> Supplied data:
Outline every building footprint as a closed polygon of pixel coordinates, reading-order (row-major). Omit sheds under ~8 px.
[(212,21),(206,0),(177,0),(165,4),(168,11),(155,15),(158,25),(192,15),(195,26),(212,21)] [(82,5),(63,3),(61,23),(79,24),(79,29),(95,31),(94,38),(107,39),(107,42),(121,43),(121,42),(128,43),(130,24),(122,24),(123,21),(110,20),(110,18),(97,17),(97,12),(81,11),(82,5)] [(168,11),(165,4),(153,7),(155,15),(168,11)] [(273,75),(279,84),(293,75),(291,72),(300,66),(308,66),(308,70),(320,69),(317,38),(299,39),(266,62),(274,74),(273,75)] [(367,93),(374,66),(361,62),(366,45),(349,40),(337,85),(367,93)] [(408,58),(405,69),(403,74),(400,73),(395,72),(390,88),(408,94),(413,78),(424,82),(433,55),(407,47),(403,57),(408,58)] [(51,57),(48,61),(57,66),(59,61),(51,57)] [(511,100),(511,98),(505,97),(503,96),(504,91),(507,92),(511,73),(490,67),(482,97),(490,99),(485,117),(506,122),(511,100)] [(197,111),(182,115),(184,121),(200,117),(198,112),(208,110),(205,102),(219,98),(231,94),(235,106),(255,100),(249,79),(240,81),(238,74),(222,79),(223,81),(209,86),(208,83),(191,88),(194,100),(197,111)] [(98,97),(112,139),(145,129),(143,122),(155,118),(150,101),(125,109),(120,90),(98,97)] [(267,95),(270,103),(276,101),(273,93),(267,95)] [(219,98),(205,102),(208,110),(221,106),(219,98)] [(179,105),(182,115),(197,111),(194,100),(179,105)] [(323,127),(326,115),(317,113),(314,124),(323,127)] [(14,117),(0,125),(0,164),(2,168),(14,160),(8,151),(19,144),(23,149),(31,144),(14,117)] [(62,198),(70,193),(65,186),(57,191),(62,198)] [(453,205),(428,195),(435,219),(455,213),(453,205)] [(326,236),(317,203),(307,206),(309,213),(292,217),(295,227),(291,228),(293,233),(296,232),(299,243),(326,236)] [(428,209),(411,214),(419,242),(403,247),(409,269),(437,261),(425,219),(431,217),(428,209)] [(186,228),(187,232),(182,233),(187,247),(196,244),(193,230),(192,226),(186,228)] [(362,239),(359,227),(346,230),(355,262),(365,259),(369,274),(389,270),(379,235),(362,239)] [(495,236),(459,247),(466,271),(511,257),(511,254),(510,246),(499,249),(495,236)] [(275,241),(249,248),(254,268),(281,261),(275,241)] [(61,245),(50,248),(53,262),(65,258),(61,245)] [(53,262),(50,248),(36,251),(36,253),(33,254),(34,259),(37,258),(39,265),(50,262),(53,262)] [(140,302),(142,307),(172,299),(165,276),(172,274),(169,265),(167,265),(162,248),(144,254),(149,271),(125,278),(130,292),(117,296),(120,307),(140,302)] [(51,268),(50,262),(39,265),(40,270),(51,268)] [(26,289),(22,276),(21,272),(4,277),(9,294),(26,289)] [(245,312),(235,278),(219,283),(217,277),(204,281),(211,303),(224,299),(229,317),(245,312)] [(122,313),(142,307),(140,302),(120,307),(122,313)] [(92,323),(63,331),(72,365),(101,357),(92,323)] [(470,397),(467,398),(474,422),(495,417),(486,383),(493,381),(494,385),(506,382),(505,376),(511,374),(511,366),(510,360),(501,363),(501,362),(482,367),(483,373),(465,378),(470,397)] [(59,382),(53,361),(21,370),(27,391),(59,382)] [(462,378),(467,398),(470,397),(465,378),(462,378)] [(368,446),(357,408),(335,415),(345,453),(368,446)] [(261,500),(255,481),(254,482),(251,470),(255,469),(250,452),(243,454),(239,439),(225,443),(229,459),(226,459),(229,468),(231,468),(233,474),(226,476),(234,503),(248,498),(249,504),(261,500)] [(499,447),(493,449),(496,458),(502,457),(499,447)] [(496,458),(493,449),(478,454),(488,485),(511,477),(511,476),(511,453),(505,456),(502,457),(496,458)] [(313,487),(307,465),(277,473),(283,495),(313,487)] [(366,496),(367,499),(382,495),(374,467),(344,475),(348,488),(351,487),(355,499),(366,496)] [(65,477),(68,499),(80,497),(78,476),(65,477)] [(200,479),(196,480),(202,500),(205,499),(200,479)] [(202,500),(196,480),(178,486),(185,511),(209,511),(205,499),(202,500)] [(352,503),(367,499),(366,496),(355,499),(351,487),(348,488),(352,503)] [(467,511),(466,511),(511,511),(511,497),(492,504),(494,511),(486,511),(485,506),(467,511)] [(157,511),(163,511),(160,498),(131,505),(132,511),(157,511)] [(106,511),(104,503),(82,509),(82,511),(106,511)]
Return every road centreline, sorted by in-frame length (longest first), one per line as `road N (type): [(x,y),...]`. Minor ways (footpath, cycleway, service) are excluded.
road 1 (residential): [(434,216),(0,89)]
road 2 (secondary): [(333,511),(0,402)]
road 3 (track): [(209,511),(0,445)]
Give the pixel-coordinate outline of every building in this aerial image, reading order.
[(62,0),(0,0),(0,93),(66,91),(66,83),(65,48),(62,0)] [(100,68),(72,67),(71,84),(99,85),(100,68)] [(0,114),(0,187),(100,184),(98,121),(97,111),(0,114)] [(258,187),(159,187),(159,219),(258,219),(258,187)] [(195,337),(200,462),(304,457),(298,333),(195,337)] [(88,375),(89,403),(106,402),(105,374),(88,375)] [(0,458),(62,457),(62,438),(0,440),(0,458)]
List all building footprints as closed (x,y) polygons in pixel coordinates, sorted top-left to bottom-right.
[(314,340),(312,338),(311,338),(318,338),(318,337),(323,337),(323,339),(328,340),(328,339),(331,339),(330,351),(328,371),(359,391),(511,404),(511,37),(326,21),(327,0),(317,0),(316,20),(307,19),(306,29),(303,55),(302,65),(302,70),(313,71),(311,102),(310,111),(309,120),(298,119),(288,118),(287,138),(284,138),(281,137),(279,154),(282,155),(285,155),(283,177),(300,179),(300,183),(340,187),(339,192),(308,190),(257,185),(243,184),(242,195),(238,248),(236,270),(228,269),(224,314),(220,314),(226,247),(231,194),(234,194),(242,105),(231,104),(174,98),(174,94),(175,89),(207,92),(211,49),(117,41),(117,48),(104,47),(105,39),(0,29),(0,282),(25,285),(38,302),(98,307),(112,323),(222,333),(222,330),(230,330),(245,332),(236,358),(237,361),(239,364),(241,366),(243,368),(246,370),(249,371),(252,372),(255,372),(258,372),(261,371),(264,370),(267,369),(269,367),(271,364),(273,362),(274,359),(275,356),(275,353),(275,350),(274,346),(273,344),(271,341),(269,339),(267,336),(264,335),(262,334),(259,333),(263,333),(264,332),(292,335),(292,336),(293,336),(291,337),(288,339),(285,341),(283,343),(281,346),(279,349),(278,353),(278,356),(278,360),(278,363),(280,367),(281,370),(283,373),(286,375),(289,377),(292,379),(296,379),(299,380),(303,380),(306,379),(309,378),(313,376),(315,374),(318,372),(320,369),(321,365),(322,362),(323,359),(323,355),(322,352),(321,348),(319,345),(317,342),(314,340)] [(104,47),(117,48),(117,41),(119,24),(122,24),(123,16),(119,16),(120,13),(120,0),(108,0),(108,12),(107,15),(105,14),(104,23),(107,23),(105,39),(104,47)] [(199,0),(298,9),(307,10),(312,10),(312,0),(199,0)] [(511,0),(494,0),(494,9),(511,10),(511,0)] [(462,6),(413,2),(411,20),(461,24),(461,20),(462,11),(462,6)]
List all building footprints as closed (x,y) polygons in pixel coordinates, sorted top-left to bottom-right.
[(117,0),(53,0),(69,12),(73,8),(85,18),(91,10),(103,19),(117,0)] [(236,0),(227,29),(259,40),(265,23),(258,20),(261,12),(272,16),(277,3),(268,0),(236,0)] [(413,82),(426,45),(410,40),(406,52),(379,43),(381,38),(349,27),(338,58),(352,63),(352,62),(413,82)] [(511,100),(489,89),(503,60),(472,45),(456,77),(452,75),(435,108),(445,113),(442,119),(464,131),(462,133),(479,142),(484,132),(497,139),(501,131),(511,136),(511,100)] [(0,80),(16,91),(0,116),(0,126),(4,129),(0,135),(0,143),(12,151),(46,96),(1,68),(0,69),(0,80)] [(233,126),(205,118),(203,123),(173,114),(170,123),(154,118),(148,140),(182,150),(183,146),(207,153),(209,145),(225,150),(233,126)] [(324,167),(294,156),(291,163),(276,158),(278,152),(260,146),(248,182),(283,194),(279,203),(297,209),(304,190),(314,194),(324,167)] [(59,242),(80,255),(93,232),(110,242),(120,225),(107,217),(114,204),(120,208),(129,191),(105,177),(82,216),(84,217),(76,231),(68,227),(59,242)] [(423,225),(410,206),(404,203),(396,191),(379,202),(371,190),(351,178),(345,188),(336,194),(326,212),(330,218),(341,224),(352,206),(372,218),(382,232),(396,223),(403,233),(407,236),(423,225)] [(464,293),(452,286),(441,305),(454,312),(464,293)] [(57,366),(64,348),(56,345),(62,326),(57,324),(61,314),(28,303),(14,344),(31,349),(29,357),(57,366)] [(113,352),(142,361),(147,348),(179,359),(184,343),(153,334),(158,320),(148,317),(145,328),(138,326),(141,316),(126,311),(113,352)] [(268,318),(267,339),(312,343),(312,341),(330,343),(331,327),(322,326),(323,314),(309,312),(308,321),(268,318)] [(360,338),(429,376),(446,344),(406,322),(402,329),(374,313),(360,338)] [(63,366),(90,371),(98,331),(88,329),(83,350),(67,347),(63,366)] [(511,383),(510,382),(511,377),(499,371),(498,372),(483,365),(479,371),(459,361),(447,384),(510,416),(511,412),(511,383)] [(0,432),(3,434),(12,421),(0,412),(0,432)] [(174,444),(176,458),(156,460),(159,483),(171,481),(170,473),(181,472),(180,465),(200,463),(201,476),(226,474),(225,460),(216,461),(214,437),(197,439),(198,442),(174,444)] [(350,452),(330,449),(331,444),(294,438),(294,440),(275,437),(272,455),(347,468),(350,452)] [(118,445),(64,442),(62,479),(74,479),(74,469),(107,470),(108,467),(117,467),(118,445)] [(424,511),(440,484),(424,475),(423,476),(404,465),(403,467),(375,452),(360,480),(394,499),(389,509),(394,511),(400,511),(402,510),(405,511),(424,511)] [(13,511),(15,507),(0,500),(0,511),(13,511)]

> Instructions for the task: Please count the lines of the data above that contain the word "every", and reply with the number alone.

> Solution: 3